__Exercise directions__
Would you print out all of the data exactly and keep the pictures out of it?

*** Information supplied Section Begins ***

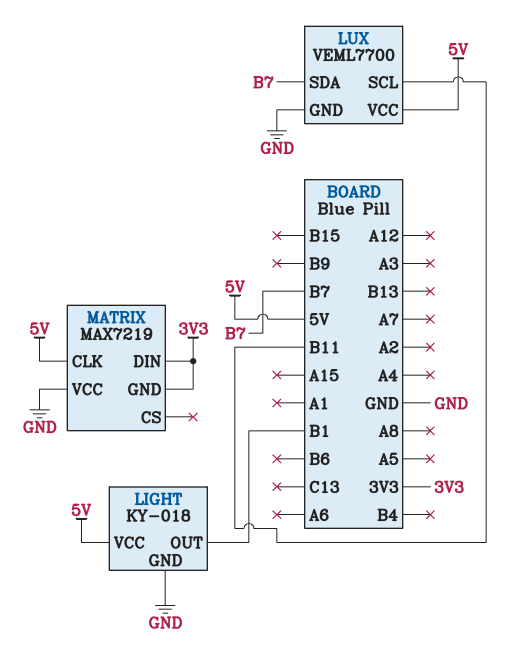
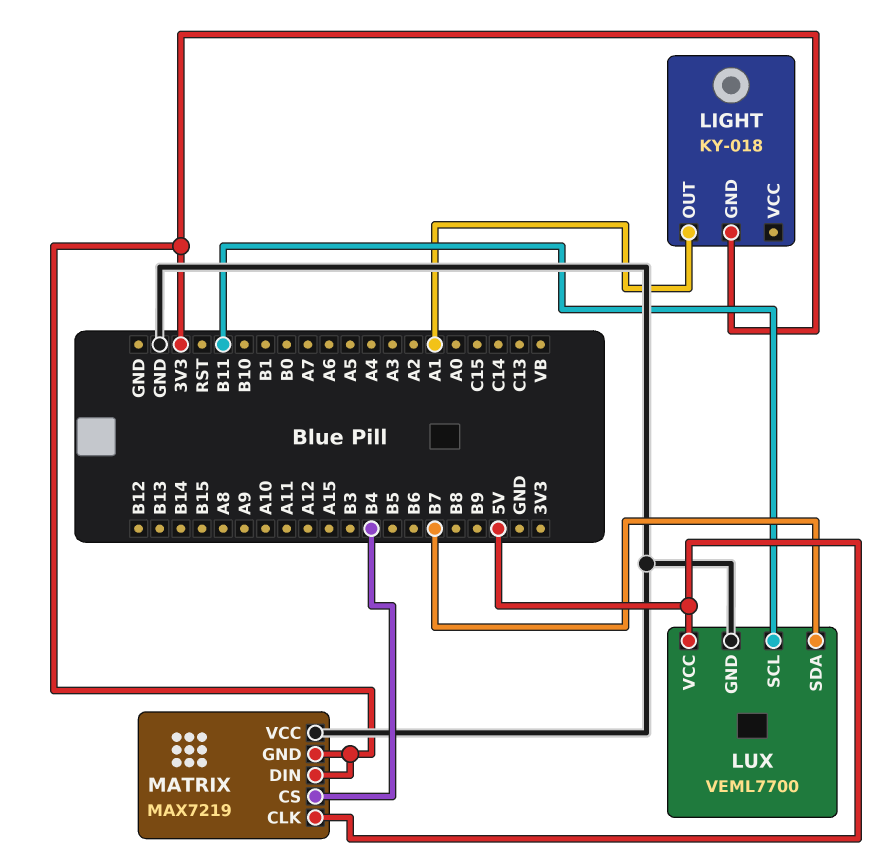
LIGHT pin GND: GND -> 3V3
LIGHT pin OUT: B1 -> A1
LIGHT pin VCC: 5V -> none
MATRIX pin CS: none -> B4

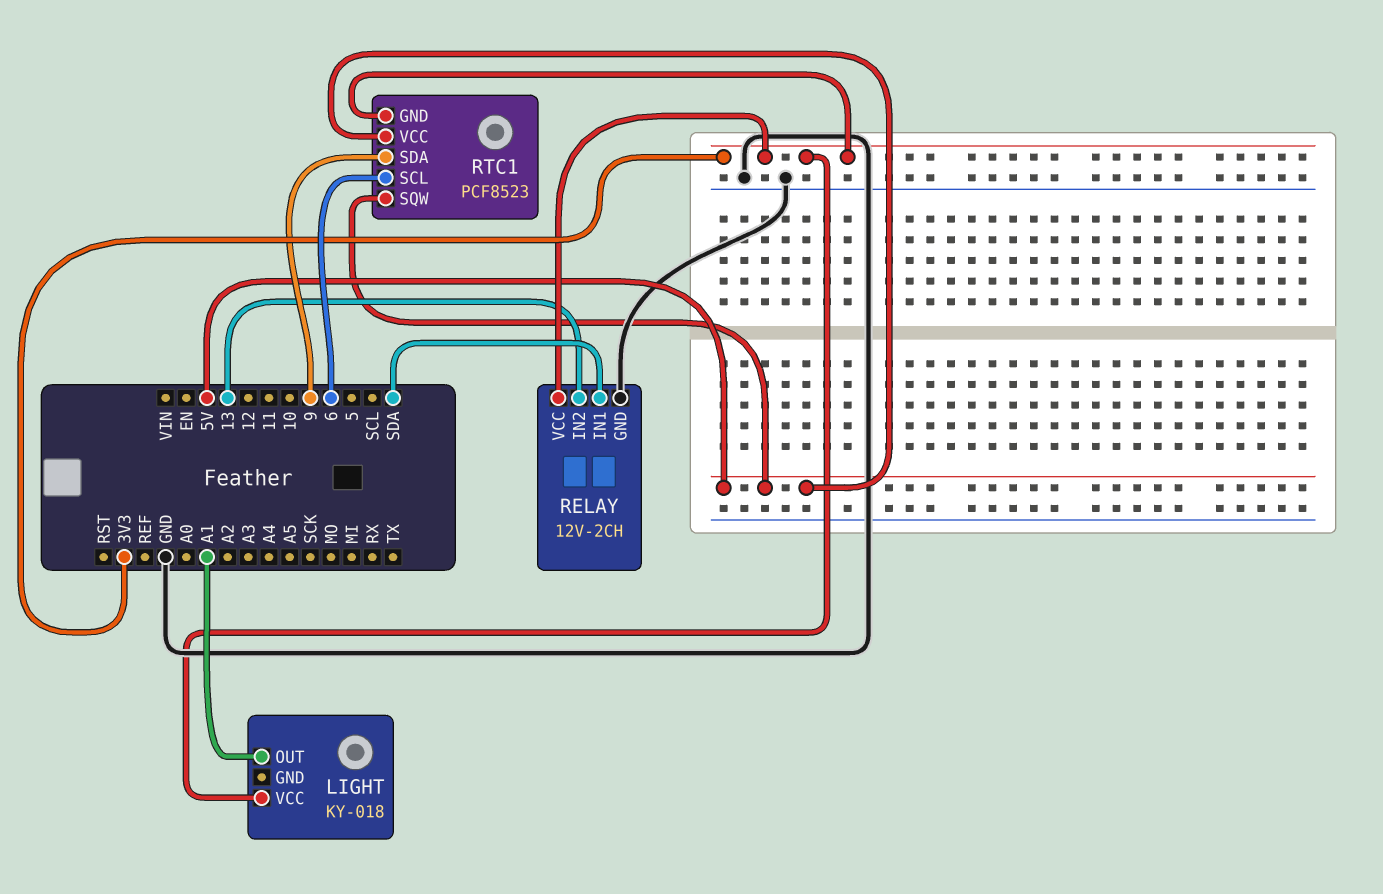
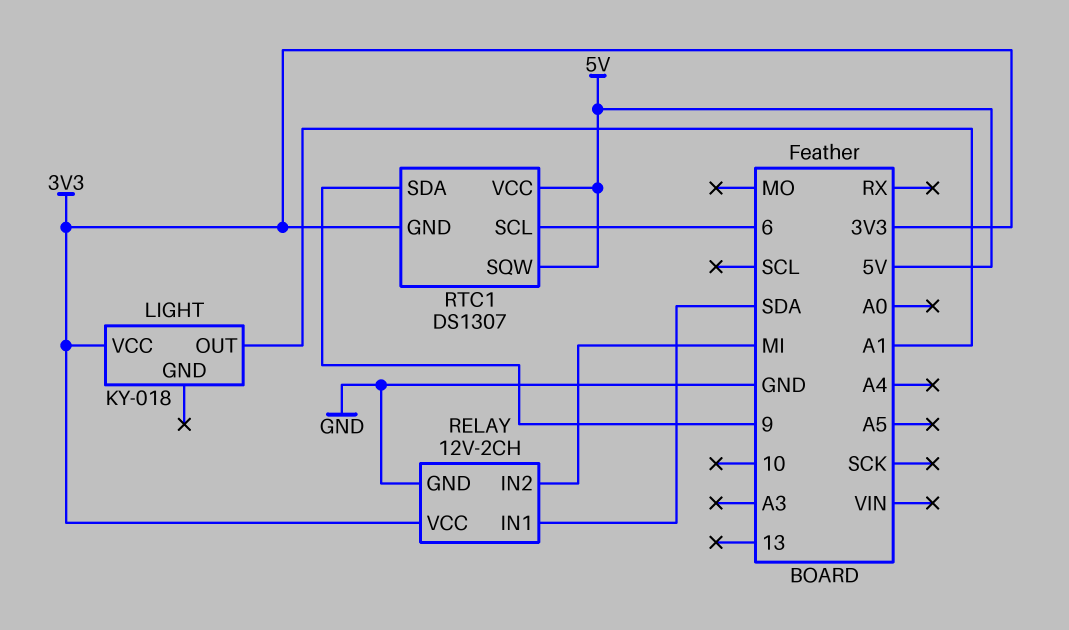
RELAY pin IN2: 13 -> MI
RTC1: PCF8523 -> DS1307

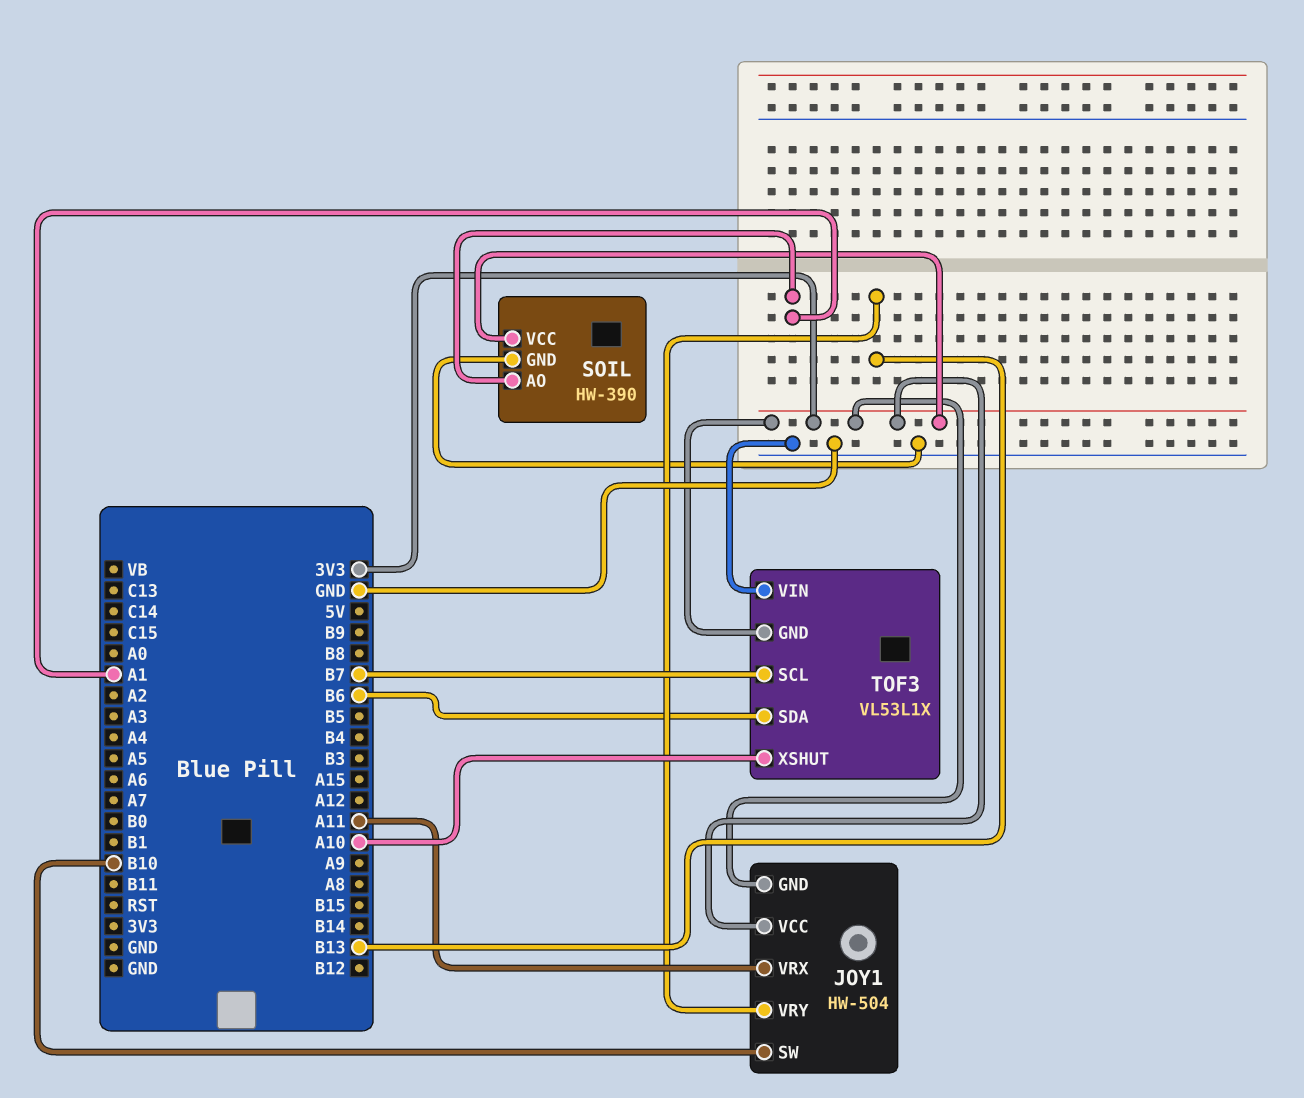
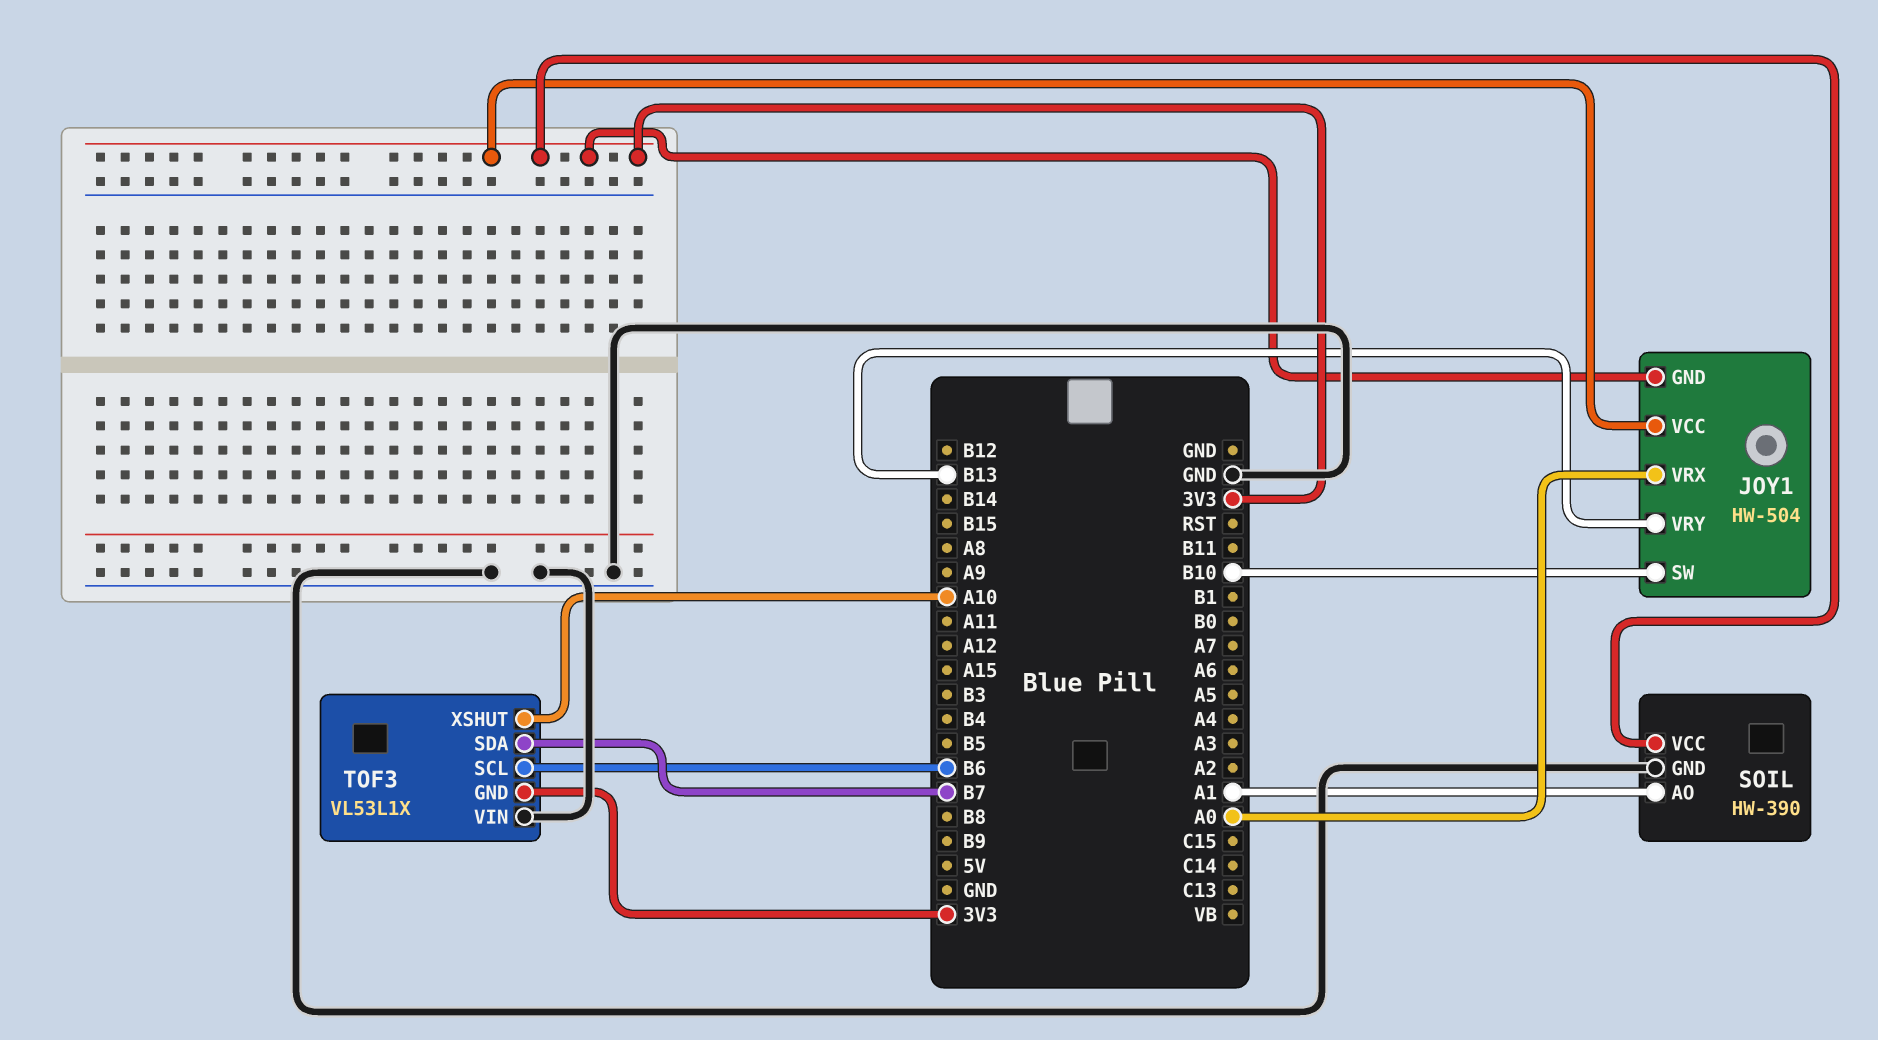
JOY1 pin VRX: A11 -> A0
TOF3 pin SCL: B7 -> B6
TOF3 pin SDA: B6 -> B7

*** Information supplied Section Ends ***

__Finished exercise__
LIGHT pin GND: GND -> 3V3
LIGHT pin OUT: B1 -> A1
LIGHT pin VCC: 5V -> none
MATRIX pin CS: none -> B4

RELAY pin IN2: 13 -> MI
RTC1: PCF8523 -> DS1307

JOY1 pin VRX: A11 -> A0
TOF3 pin SCL: B7 -> B6
TOF3 pin SDA: B6 -> B7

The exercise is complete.